╭─ SUPPLIED ENTRIES

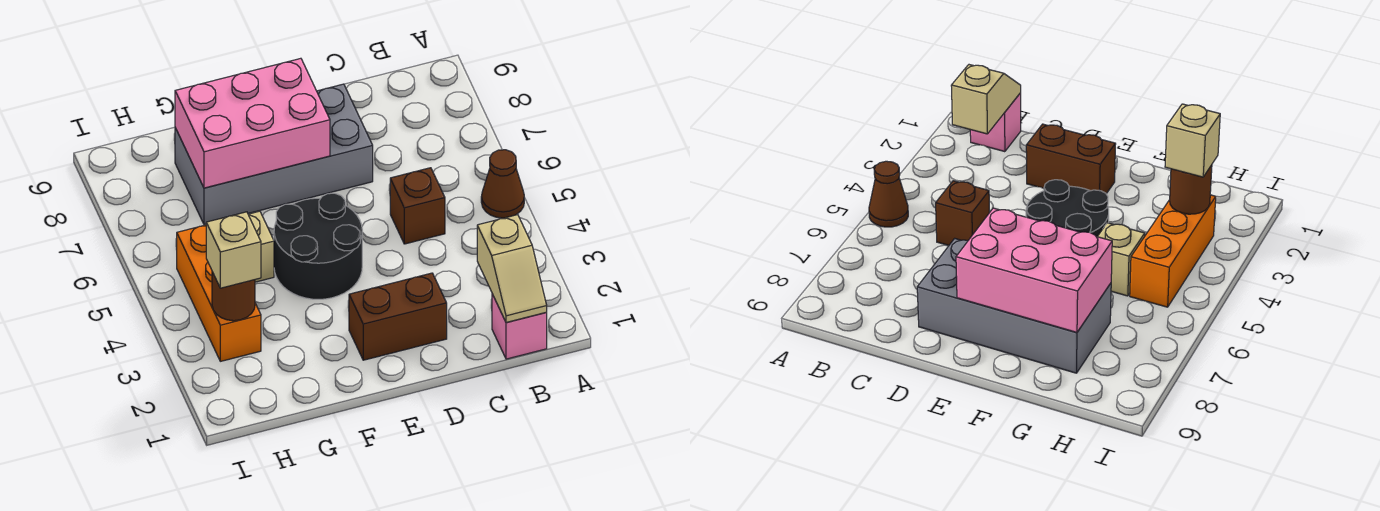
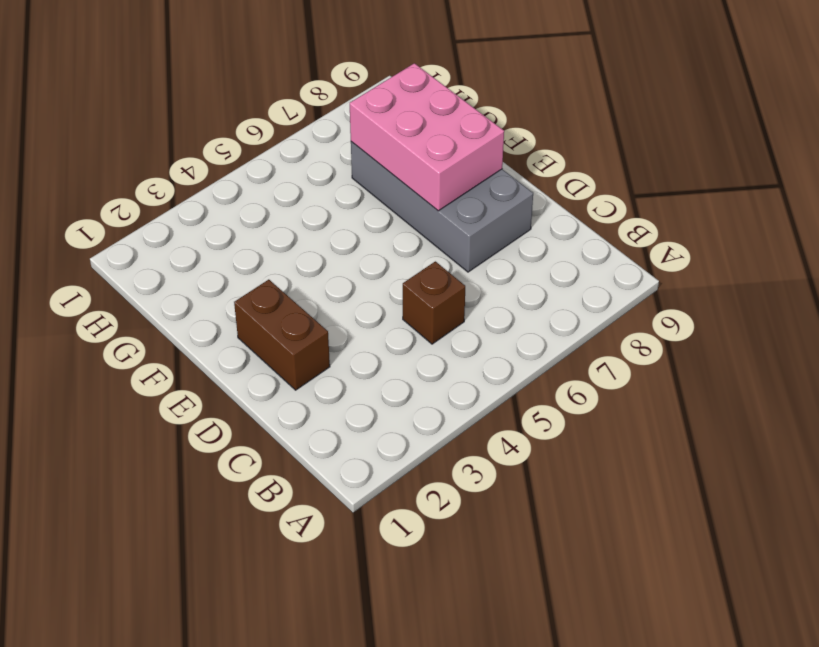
none -> brown cone A5 level 1
none -> pink brick B1 level 1
none -> black round brick E4:F5 level 1

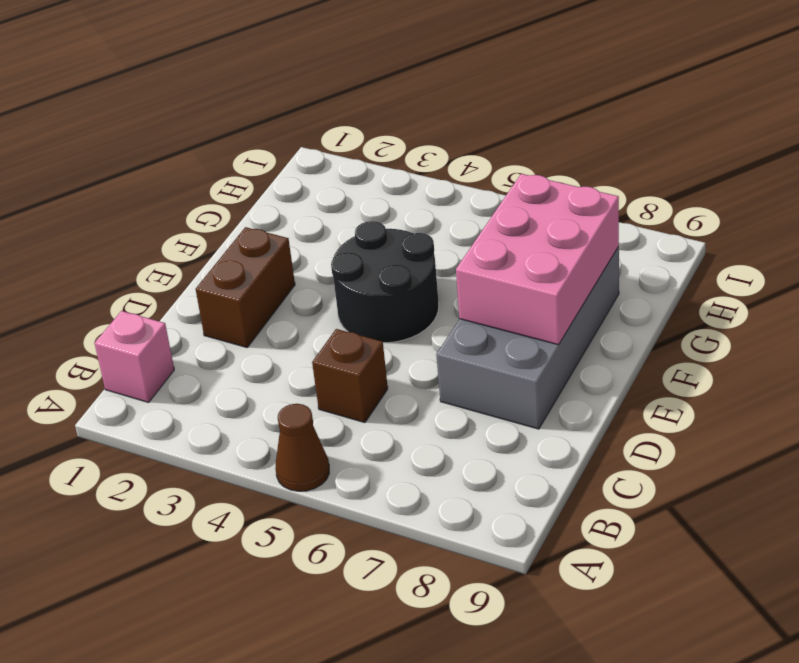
none -> tan brick G5 level 1
none -> orange brick H3:H5 level 1
none -> tan slope B1:B2 level 2 top 2

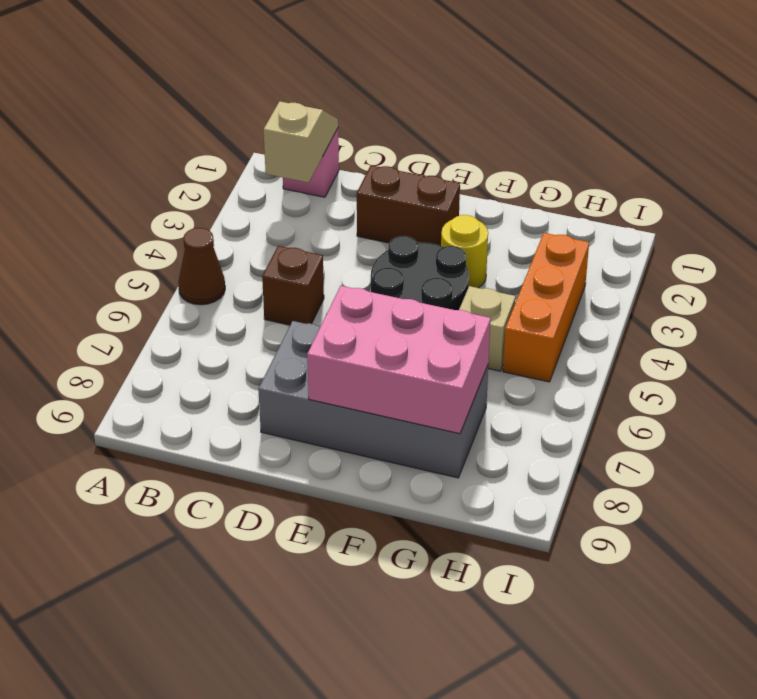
yellow round brick F3 level 1 -> none
none -> brown round brick H3 level 2
none -> tan brick H3 level 3

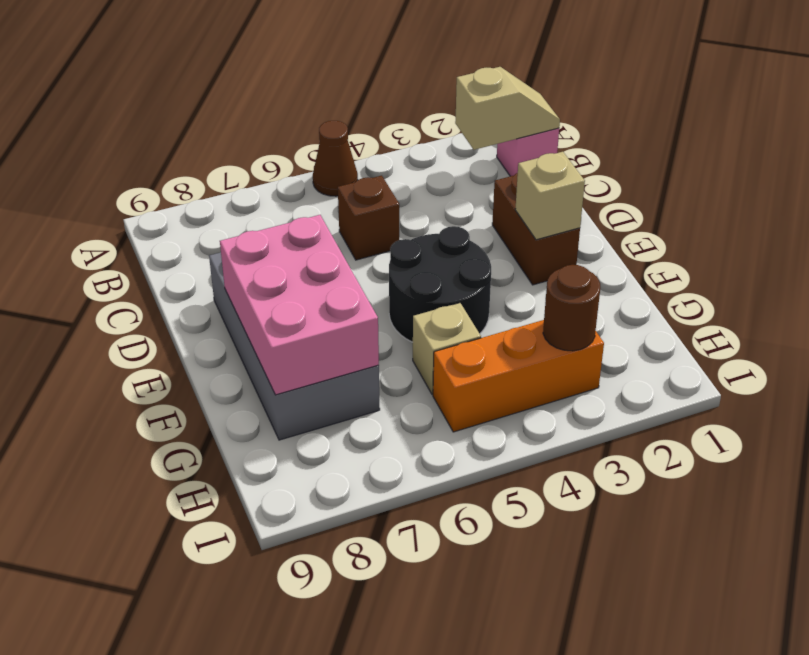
tan brick E2 level 2 -> tan brick H3 level 3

╰─

EXERCISE DIRECTIONS ▸ Write out exactly, and only, the lines from the line holding "none -> brown round brick H3 level 2" through the end of the data, inclusive, without any pictures.

EXERCISE ANSWER ▸
none -> brown round brick H3 level 2
none -> tan brick H3 level 3

tan brick E2 level 2 -> tan brick H3 level 3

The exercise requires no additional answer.